The answer must be every line below that contains the string "DGND".

* * *

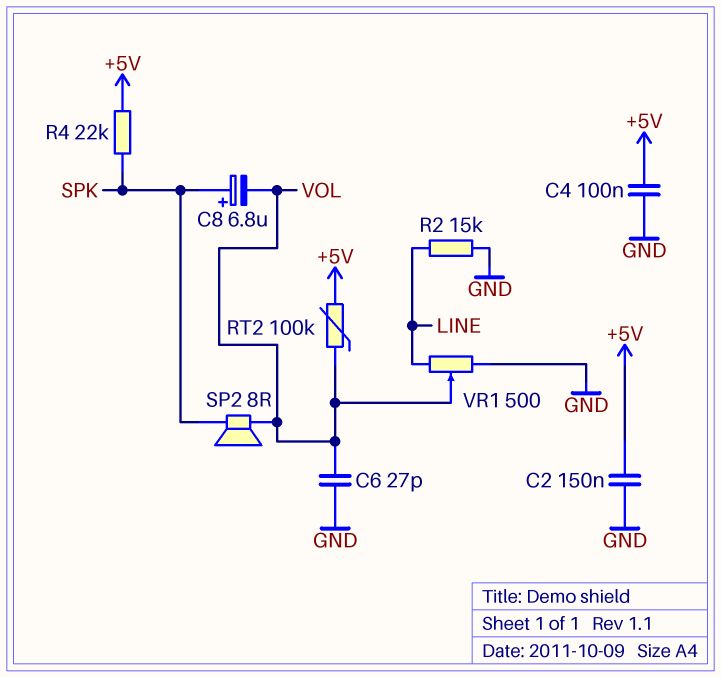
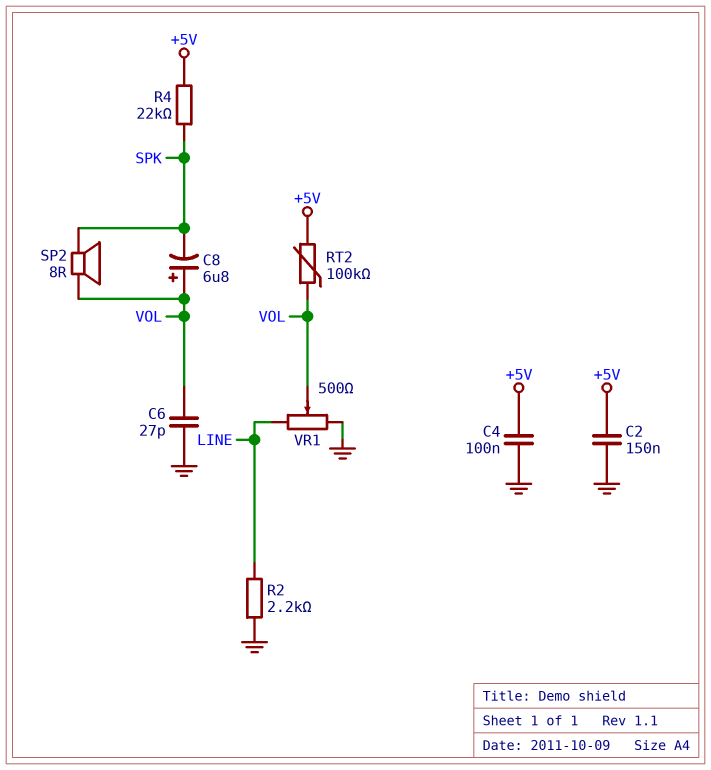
C8: 6.8uF (plus SPK, minus VOL) -> 6.8uF (plus VOL, minus SPK)
R2: 15k (GND, LINE) -> 2.2k (GND, LINE)

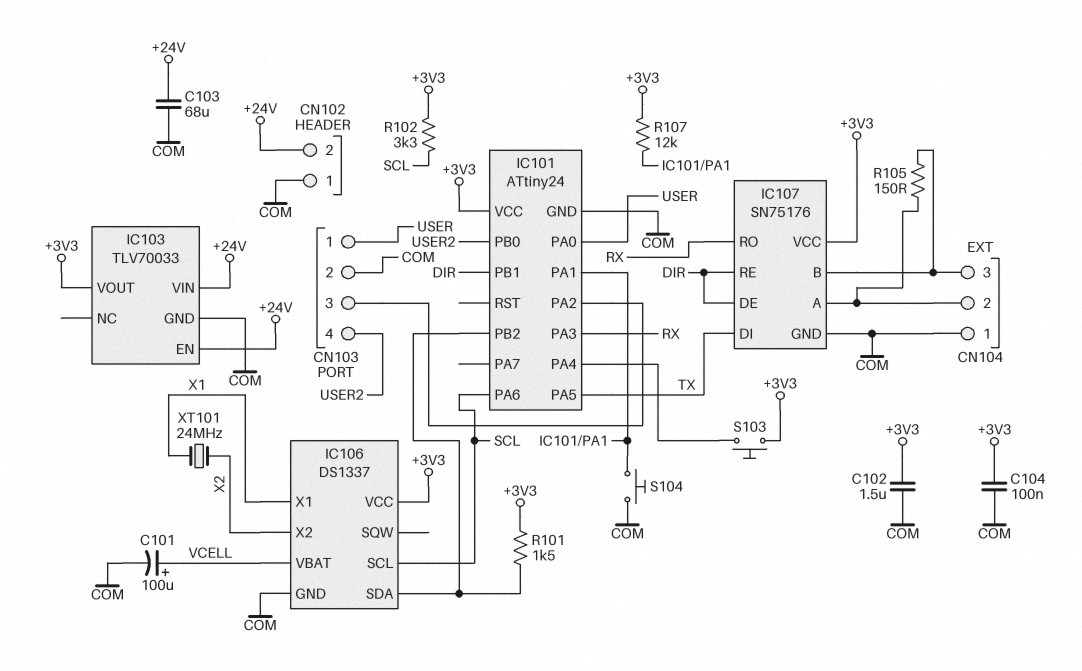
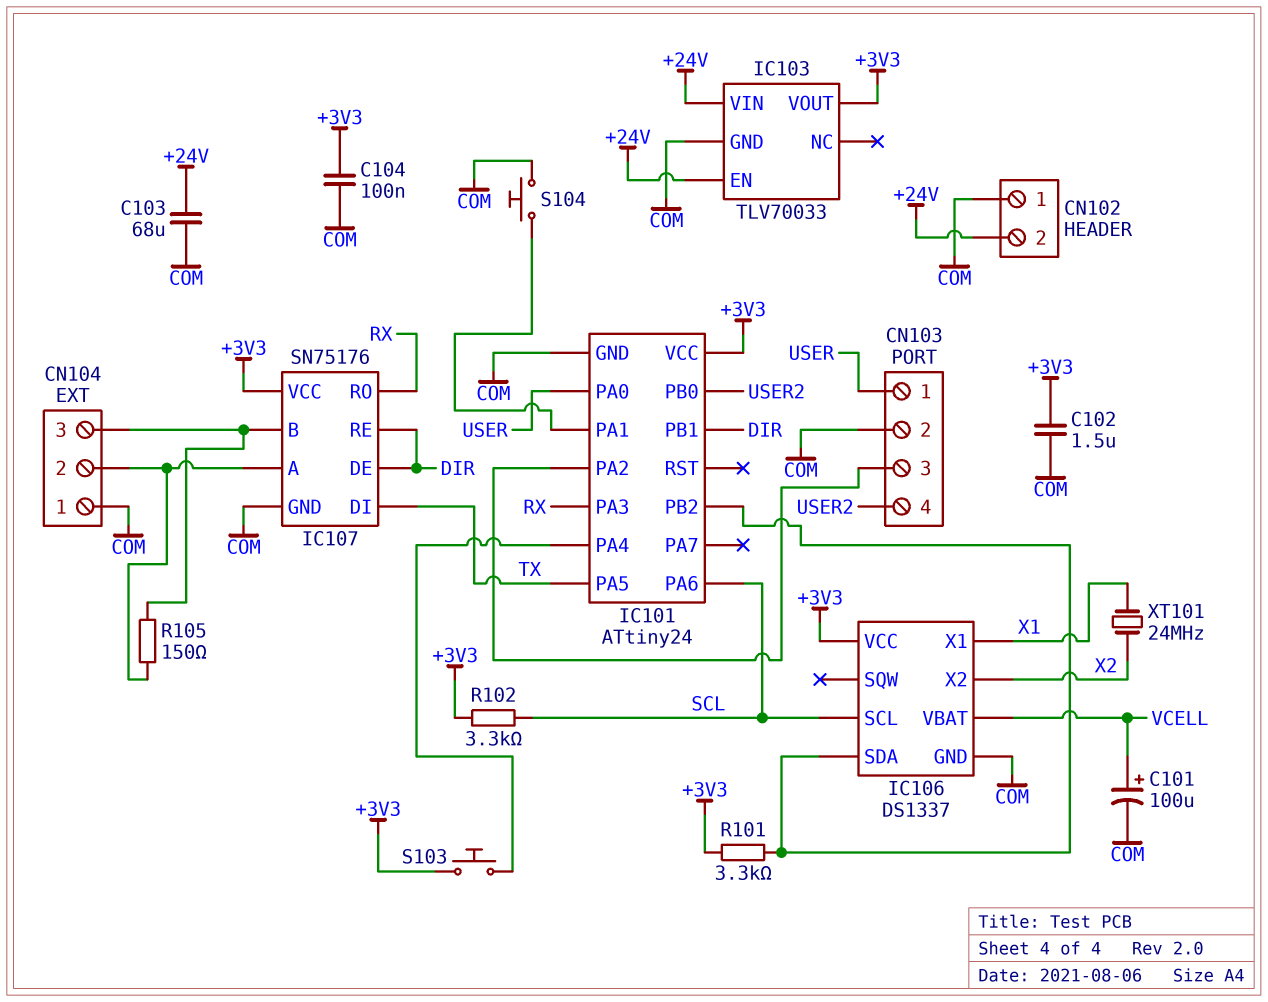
R101: 1.5k (+3V3, IC101/PB2) -> 3.3k (+3V3, IC101/PB2)
R107: 12k (+3V3, IC101/PA1) -> none

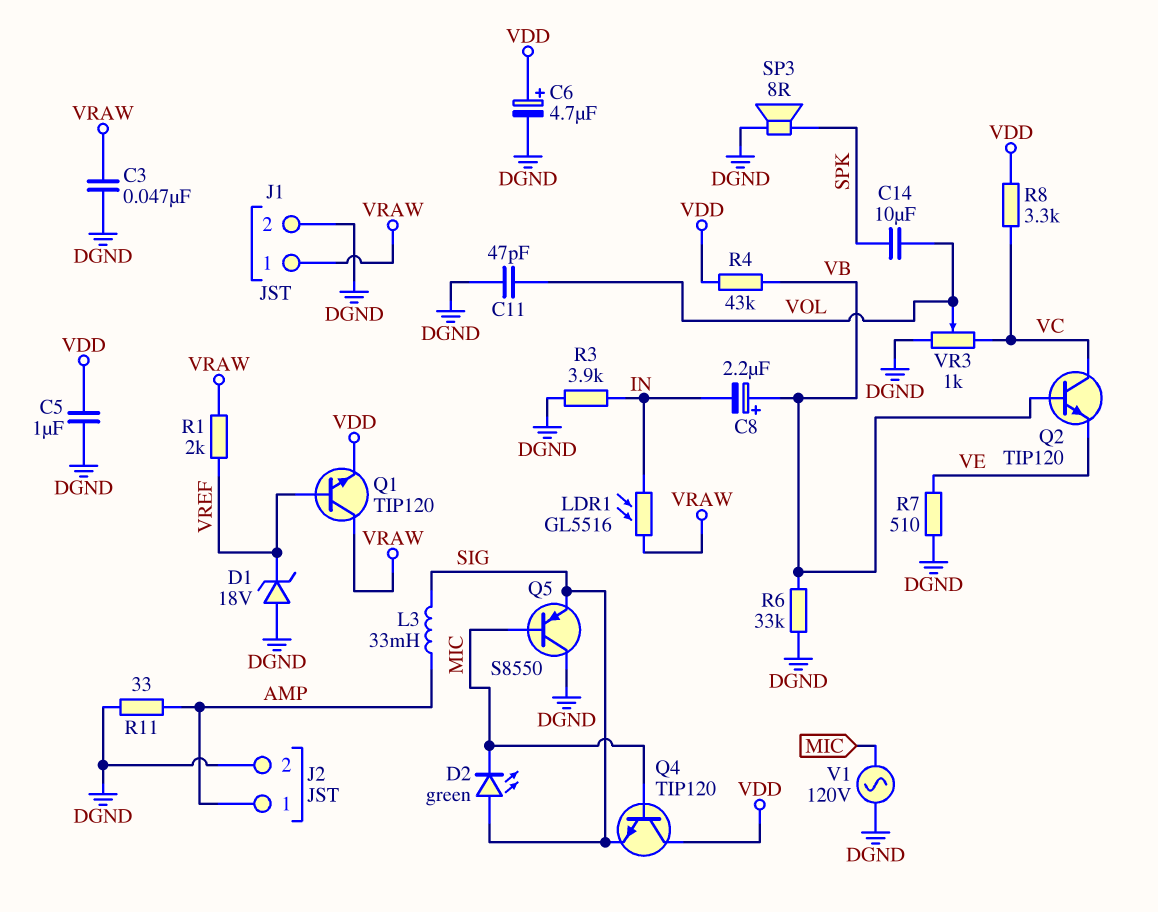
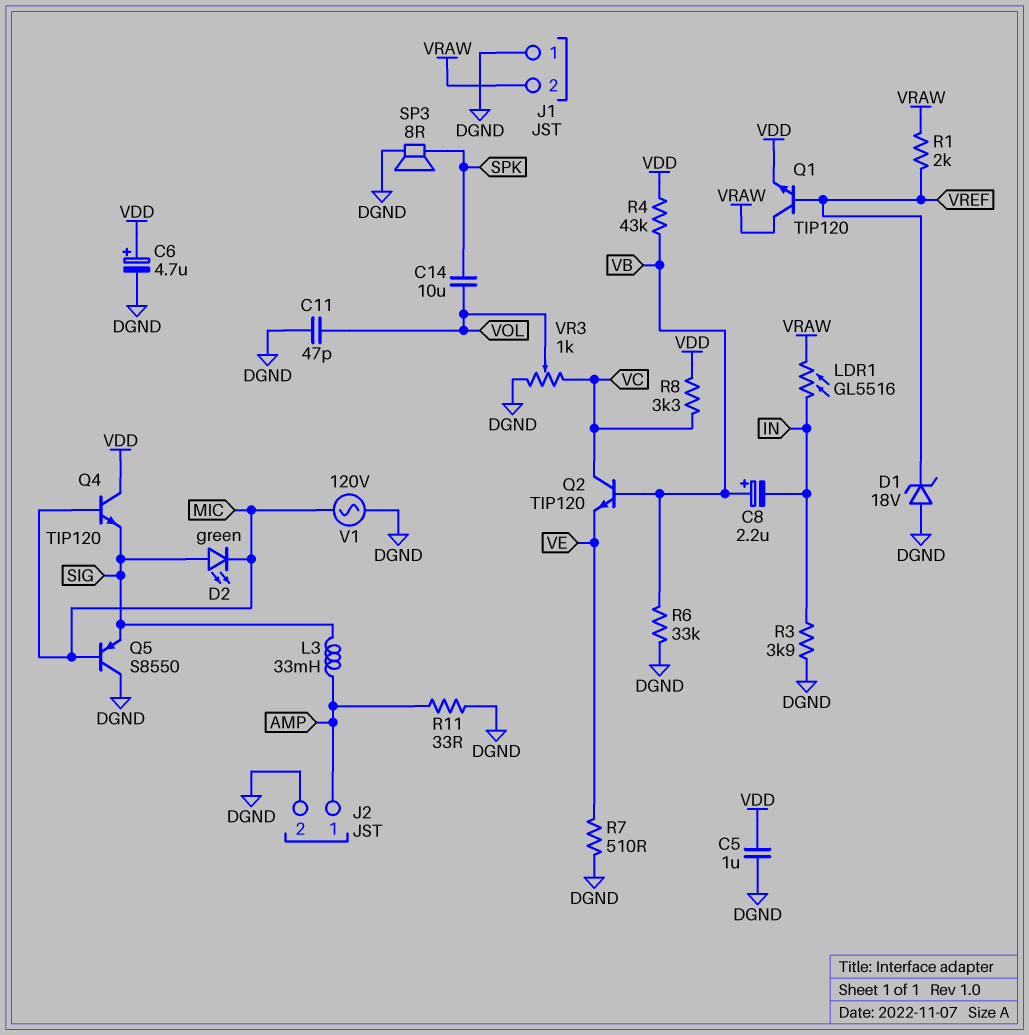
C3: 47nF (DGND, VRAW) -> none
J1 pin 1: VRAW -> DGND
J1 pin 2: DGND -> VRAW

* * *

- _Finished task_:
C3: 47nF (DGND, VRAW) -> none
J1 pin 1: VRAW -> DGND
J1 pin 2: DGND -> VRAW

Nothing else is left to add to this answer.